*** Block opens ***
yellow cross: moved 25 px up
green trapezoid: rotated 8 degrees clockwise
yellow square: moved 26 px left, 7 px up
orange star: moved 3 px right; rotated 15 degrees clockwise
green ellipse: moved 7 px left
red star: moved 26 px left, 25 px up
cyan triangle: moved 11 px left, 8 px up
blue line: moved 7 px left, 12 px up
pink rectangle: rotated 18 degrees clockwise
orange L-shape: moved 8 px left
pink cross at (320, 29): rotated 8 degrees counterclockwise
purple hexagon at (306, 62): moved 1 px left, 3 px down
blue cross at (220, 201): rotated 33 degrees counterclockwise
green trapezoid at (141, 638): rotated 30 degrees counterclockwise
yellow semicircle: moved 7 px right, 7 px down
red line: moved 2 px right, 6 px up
*** Block closes ***
*** Block opens ***
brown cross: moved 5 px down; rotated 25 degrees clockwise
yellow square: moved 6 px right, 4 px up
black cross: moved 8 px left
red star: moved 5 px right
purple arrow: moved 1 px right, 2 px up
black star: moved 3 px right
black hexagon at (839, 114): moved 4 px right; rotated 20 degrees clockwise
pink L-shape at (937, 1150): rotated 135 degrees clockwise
*** Block closes ***
ASSIGNED TASK:
Restate word for word the entries above, starting at the line with "yellow cross: moved 25 px up" and ending at the line with "pink cross at", inclusive, and no others.

COMPLETED EXERCISE:
yellow cross: moved 25 px up
green trapezoid: rotated 8 degrees clockwise
yellow square: moved 26 px left, 7 px up
orange star: moved 3 px right; rotated 15 degrees clockwise
green ellipse: moved 7 px left
red star: moved 26 px left, 25 px up
cyan triangle: moved 11 px left, 8 px up
blue line: moved 7 px left, 12 px up
pink rectangle: rotated 18 degrees clockwise
orange L-shape: moved 8 px left
pink cross at (320, 29): rotated 8 degrees counterclockwise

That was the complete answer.